Written request: Every line from the one with "mask_w, mask_h, mask_svg." to the end of the data needs to be copied exactly, and no line before it.

--- Begin Data shown ---

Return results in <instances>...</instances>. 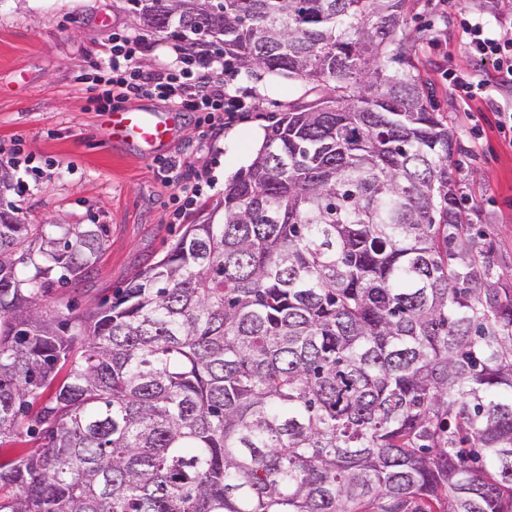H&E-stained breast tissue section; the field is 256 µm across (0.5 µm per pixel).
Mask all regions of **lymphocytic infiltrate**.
I'll use <instances>...</instances> for the list:
<instances>
[{"mask_svg": "<svg viewBox=\"0 0 512 512\" xmlns=\"http://www.w3.org/2000/svg\"><path fill=\"white\" fill-rule=\"evenodd\" d=\"M464 32L470 56L491 63L493 72L484 76L445 70L442 78L465 101L483 96L490 86L500 91L512 89V38L498 35L479 17L465 19ZM146 48L142 37L113 33L112 56L100 78L106 102L151 98L182 112L203 113V122L211 130L223 125L225 117L255 109L253 96L235 86L221 54L206 48L191 54L179 52L169 63L145 70L139 56ZM157 173L187 207L197 202L208 183L205 171L179 159H161Z\"/></svg>", "mask_w": 512, "mask_h": 512, "instance_id": "1", "label": "lymphocytic infiltrate"}]
</instances>
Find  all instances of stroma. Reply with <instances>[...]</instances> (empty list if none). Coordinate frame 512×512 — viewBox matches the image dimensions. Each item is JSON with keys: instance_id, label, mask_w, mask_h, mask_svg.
<instances>
[{"instance_id": "1", "label": "stroma", "mask_w": 512, "mask_h": 512, "mask_svg": "<svg viewBox=\"0 0 512 512\" xmlns=\"http://www.w3.org/2000/svg\"><path fill=\"white\" fill-rule=\"evenodd\" d=\"M478 3L411 0L406 31L438 111L457 118V132L471 152L464 167L469 199L482 211L498 272L512 280V149L500 142L495 114L484 101L463 107L441 77L445 68H473L461 20ZM103 14L111 16L110 26L100 25ZM116 27L137 29L126 0H0V153L18 152L33 168L26 175L13 172L23 179L25 193L11 191L0 199L22 207L30 224L107 227L98 262L82 281L45 299L50 312L69 301L89 311L159 261L197 216L192 210L183 224L174 223V189L157 175L154 161L106 138L93 80L112 55ZM236 84L252 91L254 111L207 140L196 114L184 113L183 136L165 151L208 172L206 204L223 200L225 183L251 164L272 116L306 91L298 80L260 71L238 72Z\"/></svg>"}]
</instances>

--- End Data shown ---

Full solution:
Find  all instances of stroma. Reply with <instances>[...]</instances> (empty list if none). Coordinate frame 512×512 — viewBox matches the image dimensions. Each item is JSON with keys: instance_id, label, mask_w, mask_h, mask_svg.
<instances>
[{"instance_id": "1", "label": "stroma", "mask_w": 512, "mask_h": 512, "mask_svg": "<svg viewBox=\"0 0 512 512\" xmlns=\"http://www.w3.org/2000/svg\"><path fill=\"white\" fill-rule=\"evenodd\" d=\"M478 3L411 0L406 31L438 111L457 118V132L471 152L464 167L469 199L482 211L498 272L512 280V149L500 142L495 114L484 101L463 107L441 77L445 68H473L461 20ZM103 14L111 16L110 26L100 25ZM116 27L137 29L126 0H0V153L18 152L33 168L26 175L13 172L23 179L25 193L11 191L0 199L22 207L30 224L107 227L98 262L82 281L45 299L50 312L69 301L89 311L159 261L197 216L192 210L183 224L174 223V189L157 175L154 161L106 138L93 80L112 55ZM236 84L252 91L254 111L207 140L196 114L184 113L183 136L165 151L208 172L206 204L223 200L225 183L251 164L272 116L306 91L298 80L260 71L238 72Z\"/></svg>"}]
</instances>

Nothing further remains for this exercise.